### PROBLEM DESCRIPTION
Filter the lines below, copying only those with the string "TEAPOT".

┌─ THE DATA

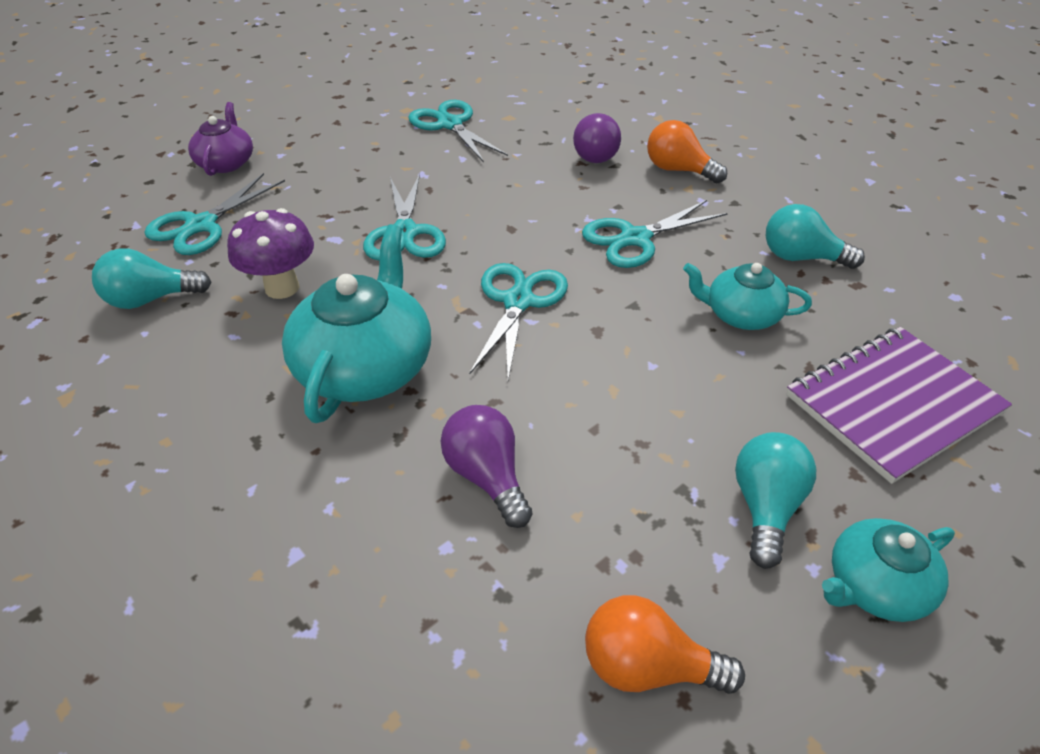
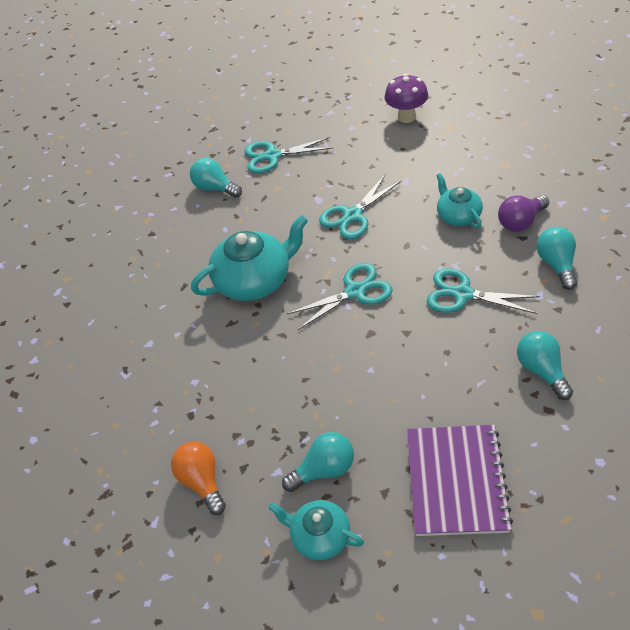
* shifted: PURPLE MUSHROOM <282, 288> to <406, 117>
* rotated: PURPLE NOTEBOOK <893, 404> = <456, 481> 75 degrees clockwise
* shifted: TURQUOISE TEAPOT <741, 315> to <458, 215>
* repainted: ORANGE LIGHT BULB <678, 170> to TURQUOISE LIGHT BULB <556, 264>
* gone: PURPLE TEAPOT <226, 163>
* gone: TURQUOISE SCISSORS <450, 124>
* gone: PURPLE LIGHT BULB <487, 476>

└─

### SOLUTION TO THE PROBLEM
* shifted: TURQUOISE TEAPOT <741, 315> to <458, 215>
* gone: PURPLE TEAPOT <226, 163>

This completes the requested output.